What this task involves |
Say how many lines below hold the word "yellow"; give the number by itself.

The input |
+-------+

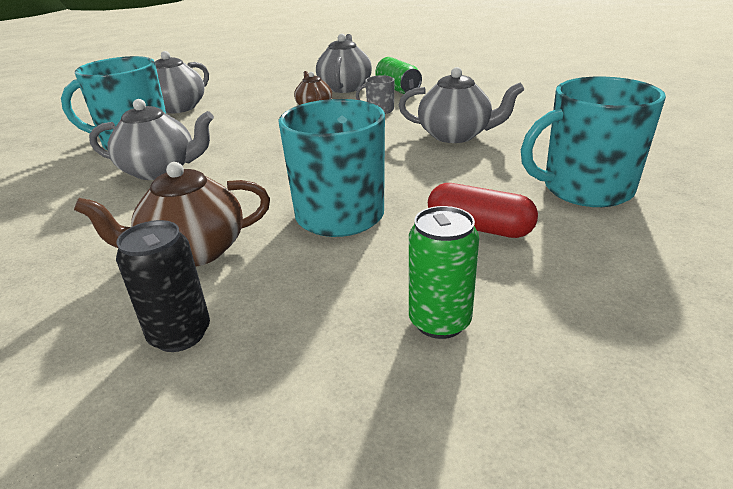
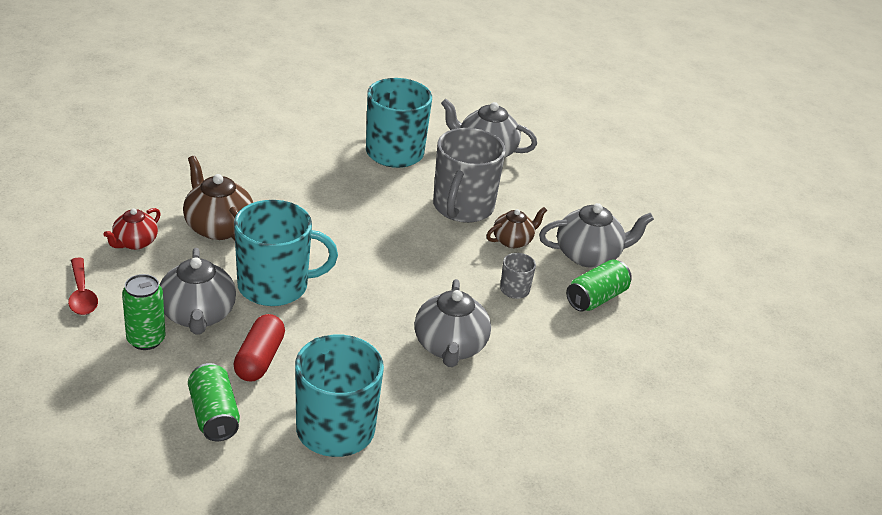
camera: 70 degrees right, 5 degrees up
(160, 170) = (339, 180): grey teapot -> grey teapot (197, 315)
(180, 334) = (134, 242): black can -> red teapot
(254, 120) = (462, 207): none -> grey mug
(302, 405) = (82, 294): none -> red spoon
(592, 262) = (214, 415): none -> green can

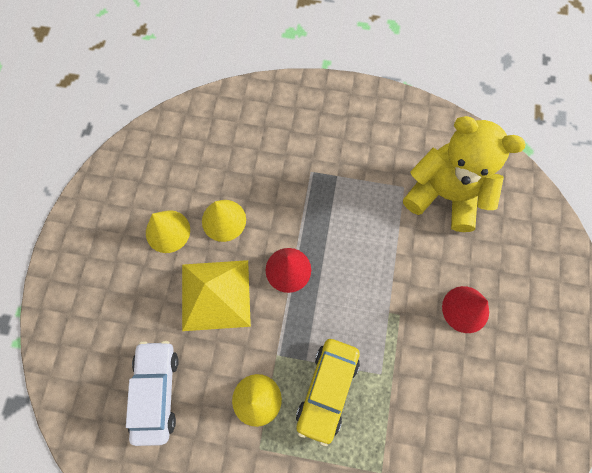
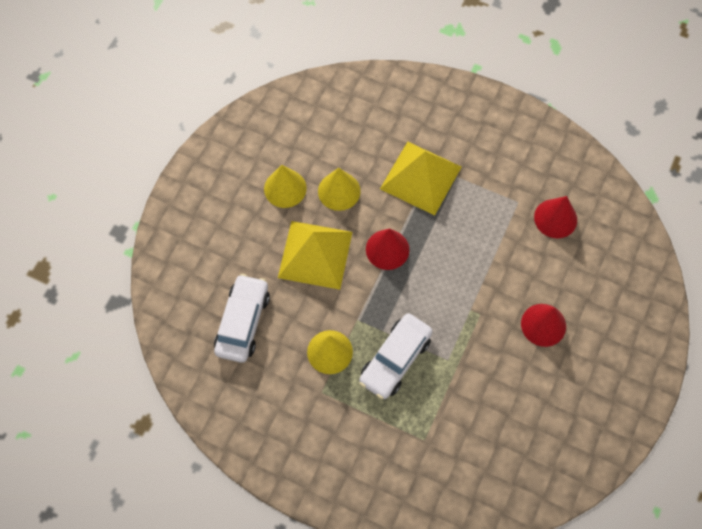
camera: 15 degrees right, 5 degrees down
(302, 186) = (420, 177): none -> yellow pyramid
(327, 389) = (395, 360): yellow car -> white car
(444, 194) = (555, 218): yellow teddy bear -> red cone

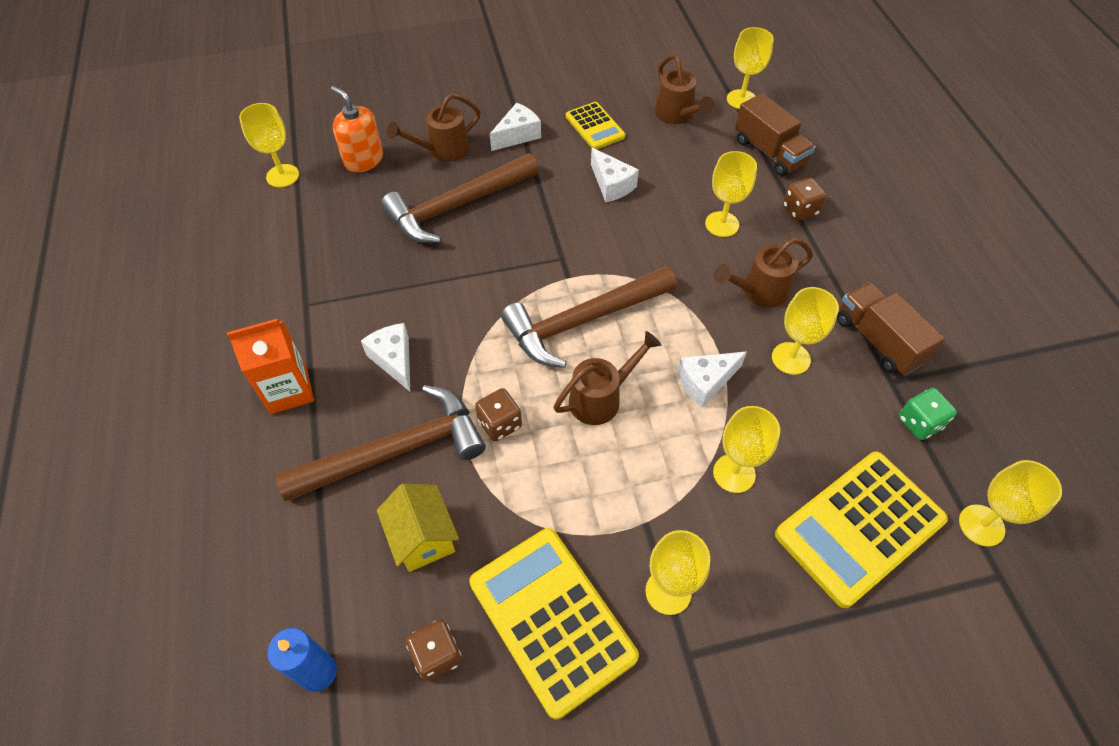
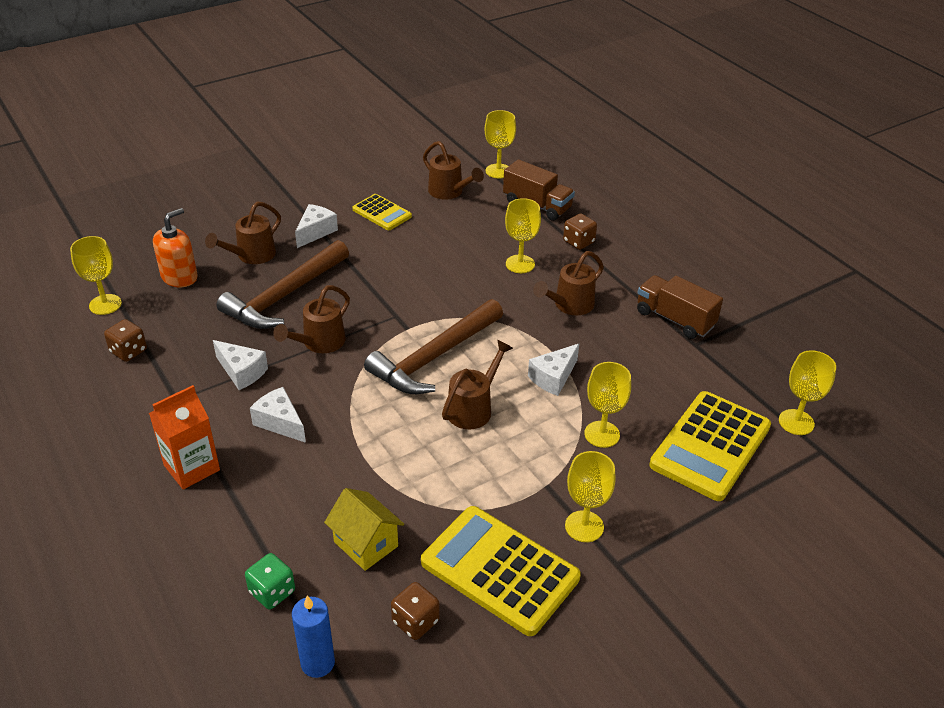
camera: 20 degrees left, 15 degrees down
(363, 160) = (179, 277): orange soap dispenser -> orange soap dispenser turned 105 degrees clockwise
(396, 451) = (313, 488): brown hammer -> none
(470, 273) = (319, 343): none -> brown watering can
(500, 424) = (395, 447): brown dice -> brown dice (128, 351)
(611, 185) = (415, 253): white cheese -> white cheese (242, 372)
(791, 358) = (613, 346): yellow goblet -> none
(919, 423) = (726, 367): green dice -> green dice (272, 592)

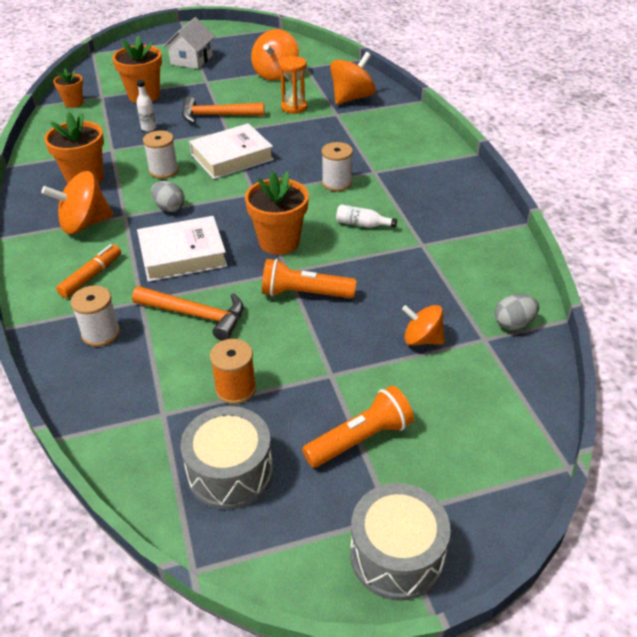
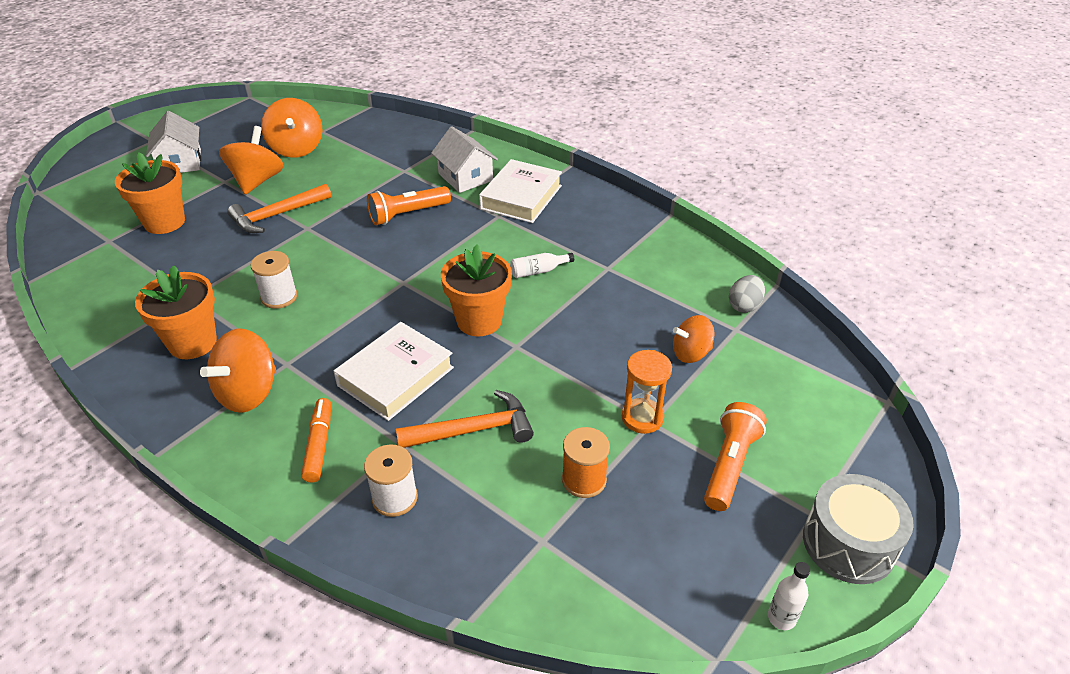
camera: 35 degrees left, 0 degrees up
(74, 103) = (79, 261): orange flower pot -> none
(149, 128) = (210, 257): white bottle -> white bottle (781, 618)
(169, 208) = (328, 334): grey egg -> none
(230, 472) = (657, 557): grey drum -> none
(232, 157) = (341, 254): white book -> white book (521, 197)
(294, 107) = (353, 178): orange hourglass -> orange hourglass (642, 418)
(305, 293) = (553, 359): orange flashlight -> orange flashlight (408, 214)
(336, 183) = (474, 240): white spool -> none
(352, 98) = (403, 149): orange spinning top -> orange spinning top (257, 181)
(378, 134) = (465, 177): none -> white house

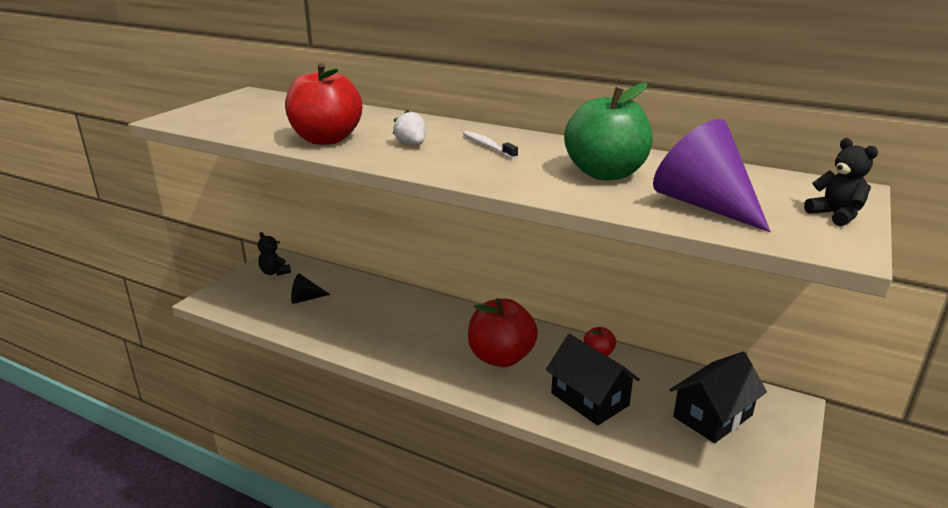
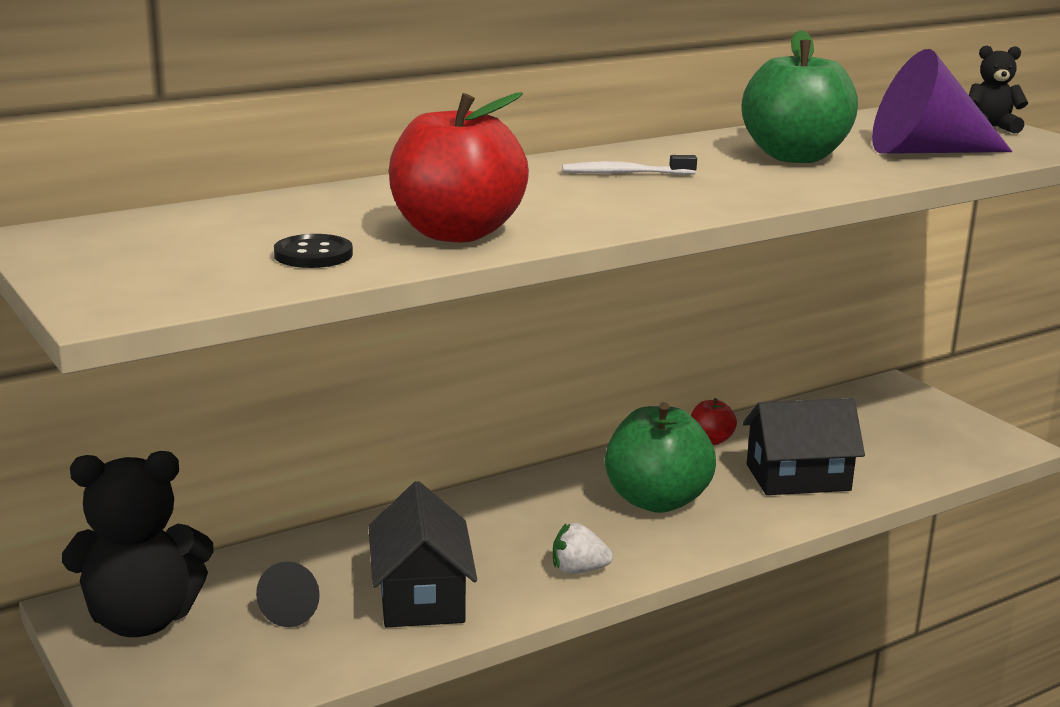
camera: 60 degrees left, 5 degrees down
(265, 127) = (313, 255): none -> black button
(274, 272) = (142, 620): black teddy bear -> black teddy bear, size x1.97
(411, 144) = (558, 200): white strawberry -> white strawberry (578, 570)
(501, 357) = (656, 501): red apple -> green apple
(712, 416) = (882, 427): black house -> black house (421, 596)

+-------+

Answer below |
4